# [ABOUT THIS TASK]
Read the records below and copy each line that contains "turned".

Object displacement listings
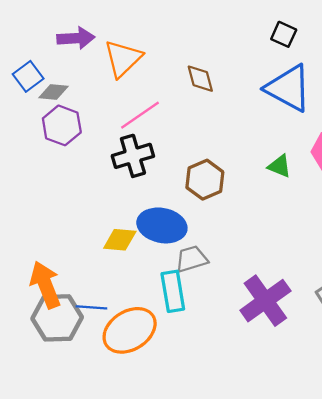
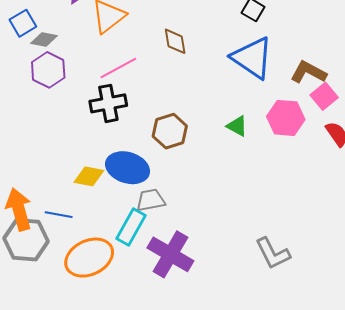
cyan rectangle: (173, 291) -> (131, 227), turned 33
purple cross: (265, 301) -> (170, 254), moved, turned -30
blue line: (91, 307) -> (59, 215), moved

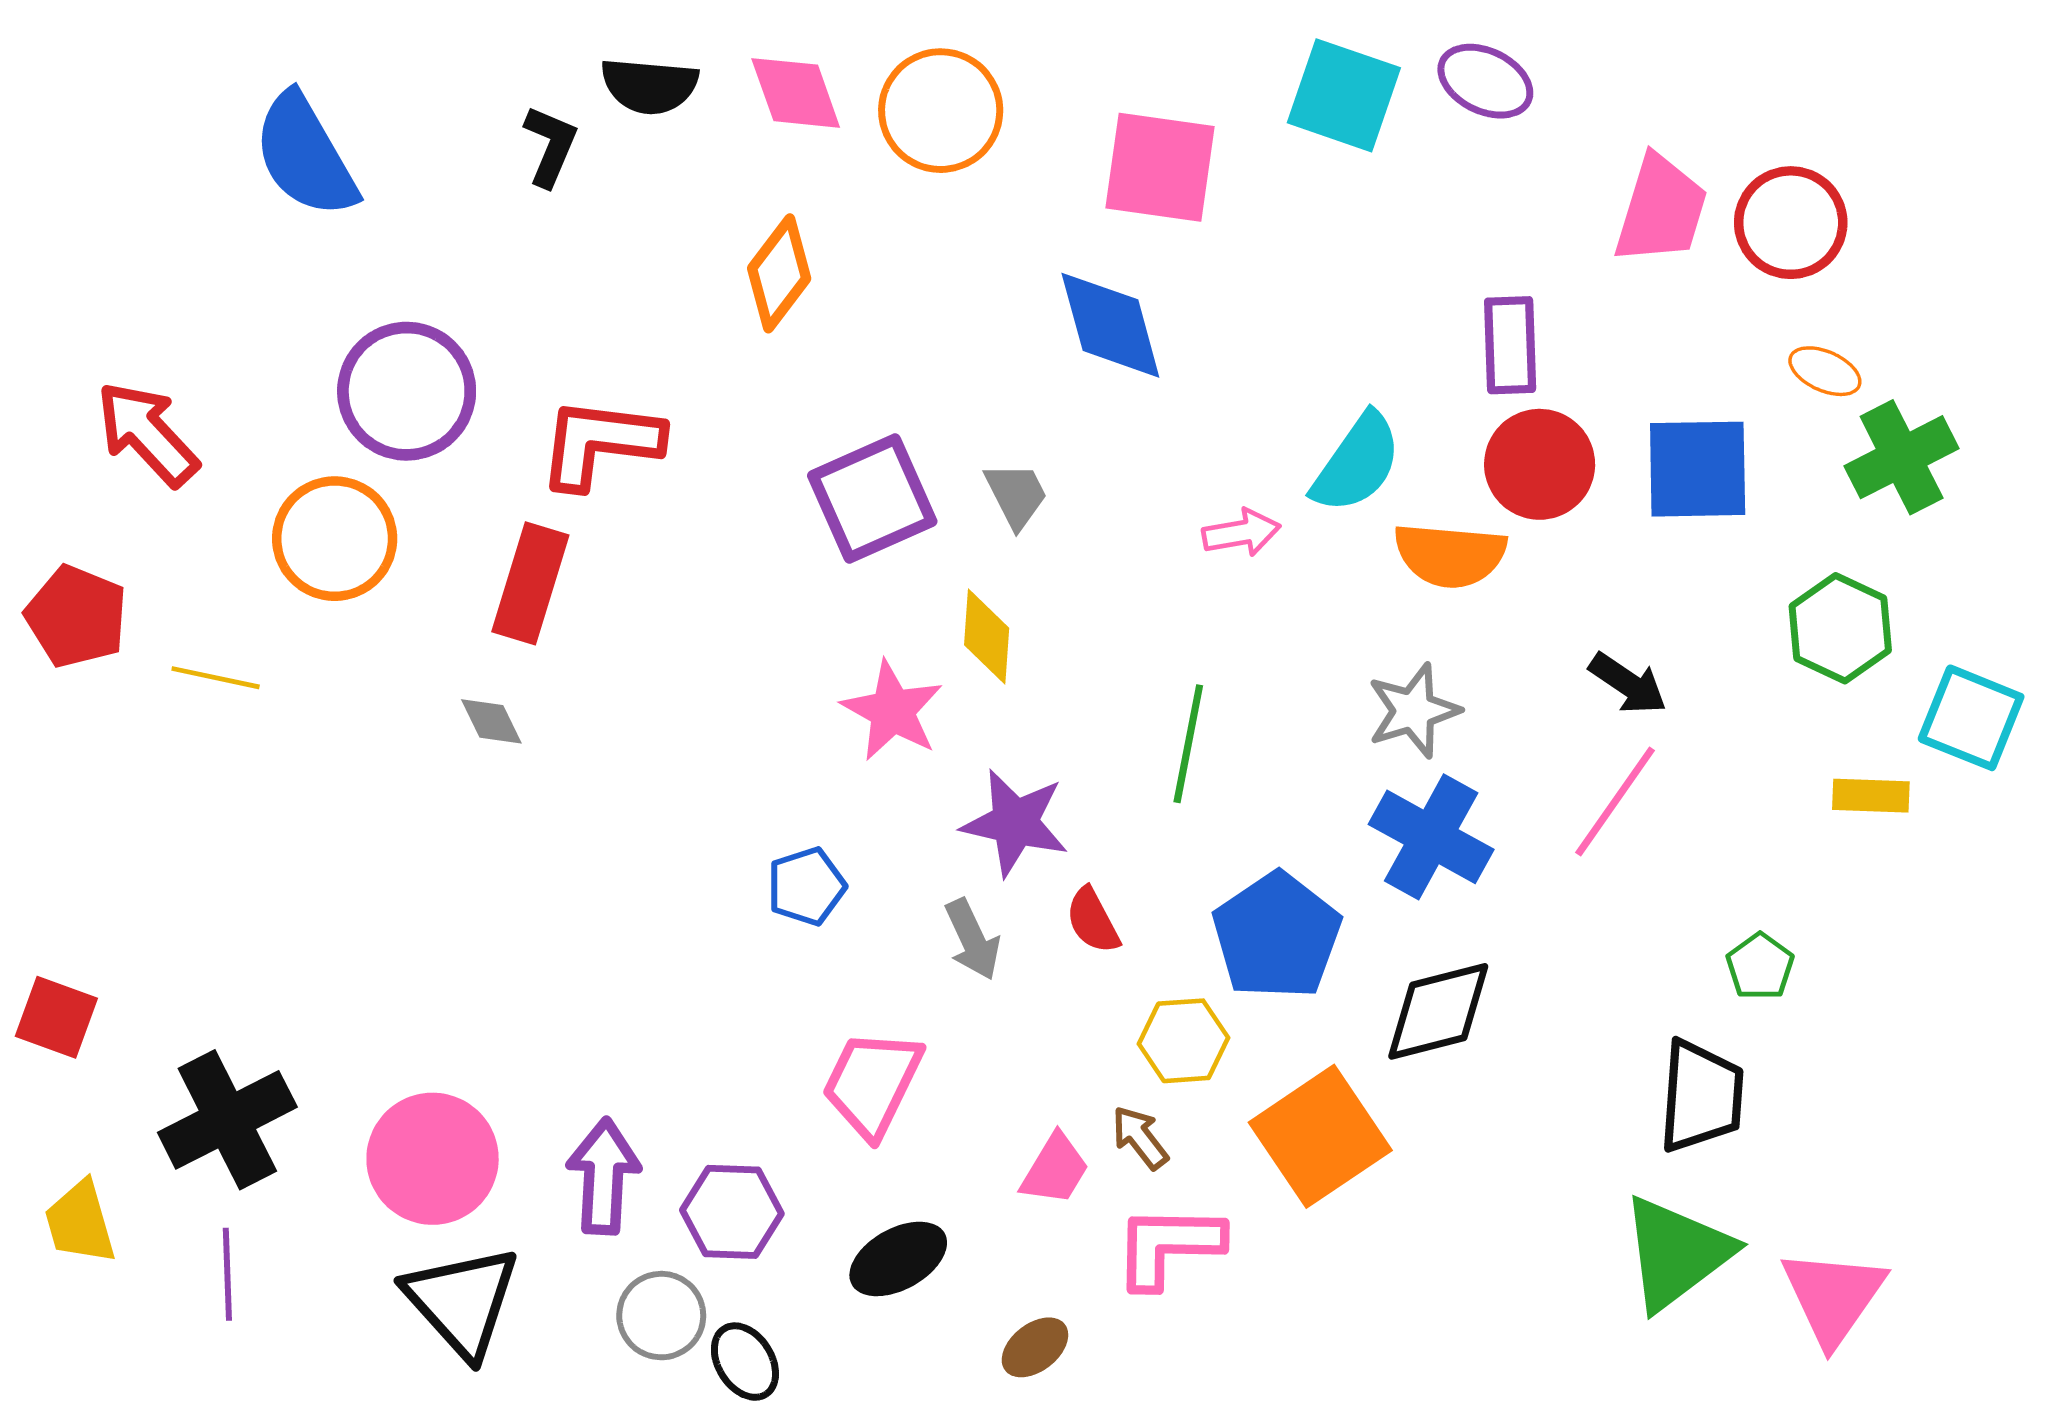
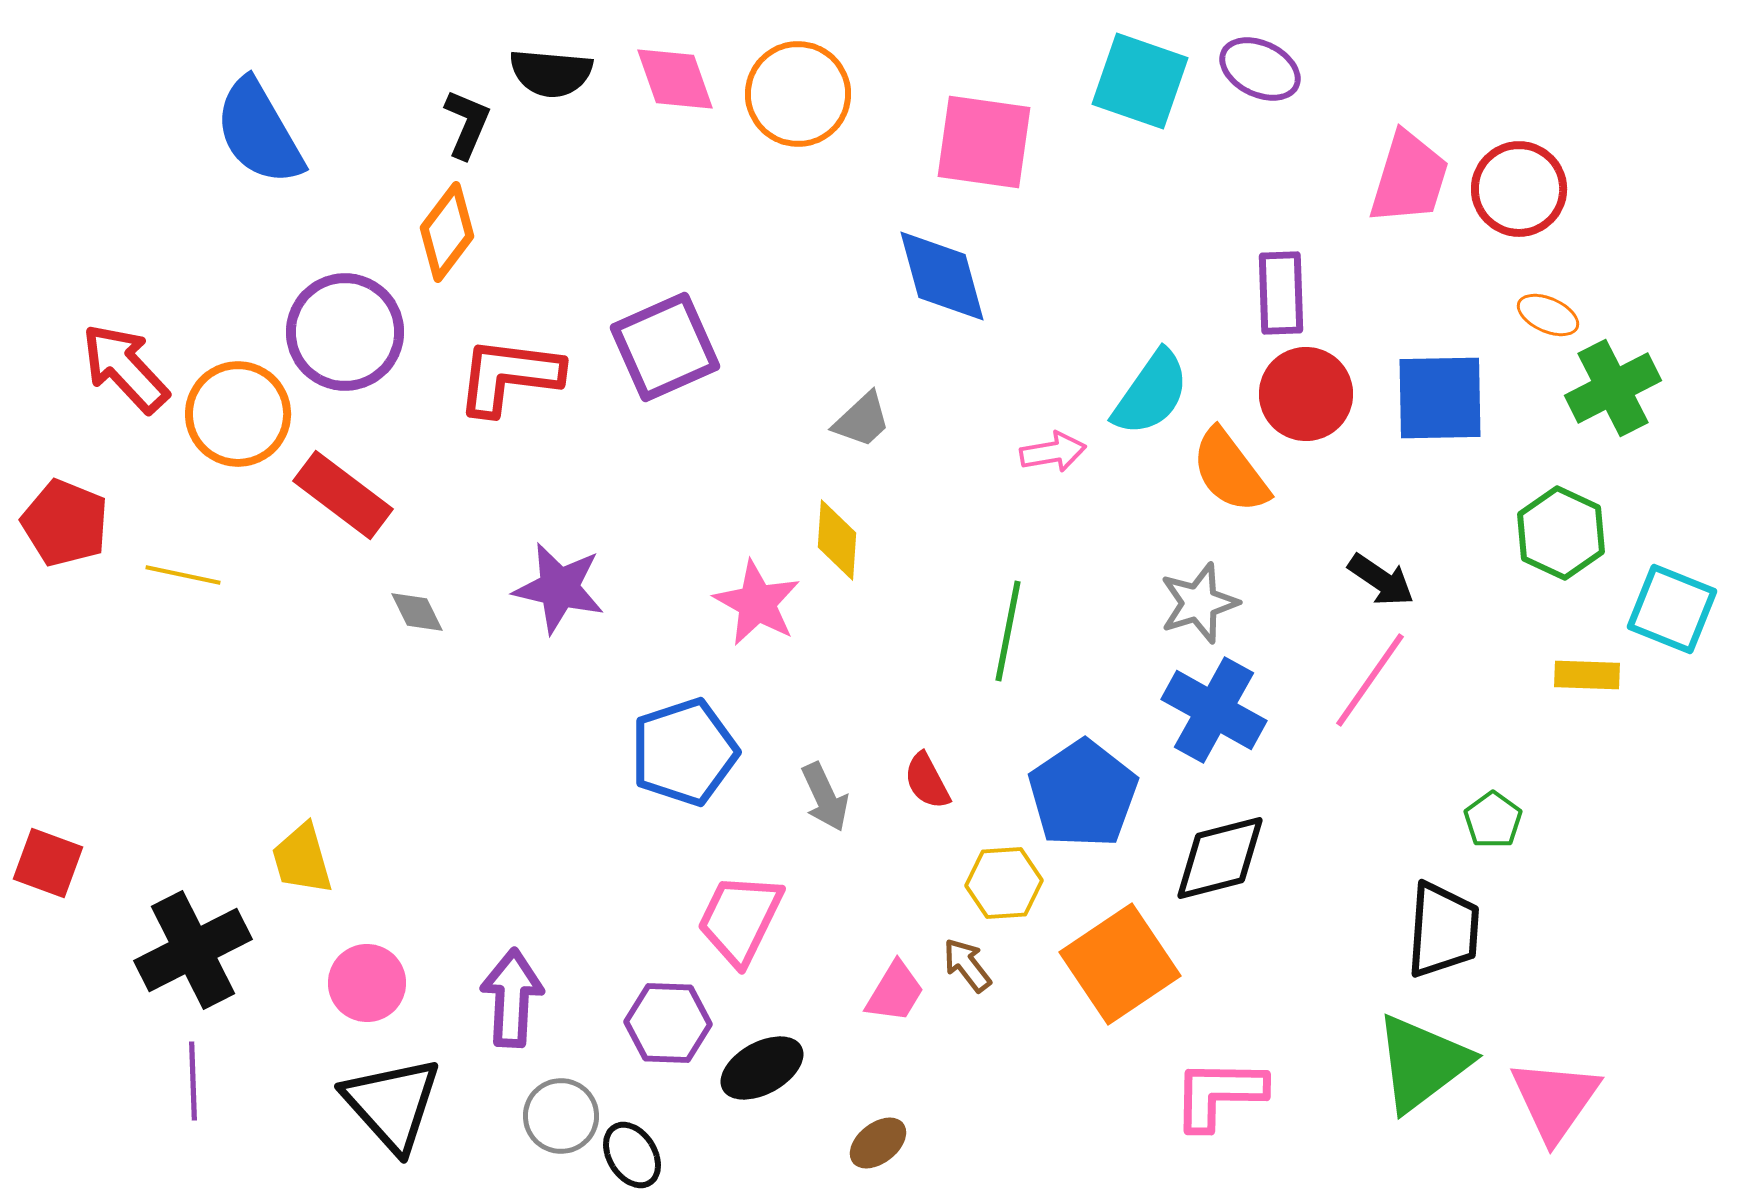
orange diamond: (779, 273) -> (447, 232), moved
gray trapezoid: (1016, 495) -> (862, 420), turned 74
purple square: (872, 498) -> (665, 347), moved
orange circle: (335, 539) -> (238, 414), moved
orange semicircle: (1450, 555) -> (1230, 471), turned 48
red rectangle: (530, 583) -> (343, 495), moved, turned -70
purple star: (1015, 823) -> (559, 588), moved
blue pentagon: (806, 886) -> (684, 752), size x1.6
pink circle: (433, 1159) -> (367, 983), size x0.7
purple hexagon: (732, 1212) -> (668, 1023), moved
yellow trapezoid: (80, 1222) -> (302, 859), moved
pink L-shape: (1168, 1246) -> (1219, 1094), moved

# [RESPONSE]
cyan rectangle: (173, 291) -> (131, 227), turned 33
purple cross: (265, 301) -> (170, 254), moved, turned -30
gray trapezoid: (1016, 495) -> (862, 420), turned 74
orange semicircle: (1450, 555) -> (1230, 471), turned 48
red rectangle: (530, 583) -> (343, 495), moved, turned -70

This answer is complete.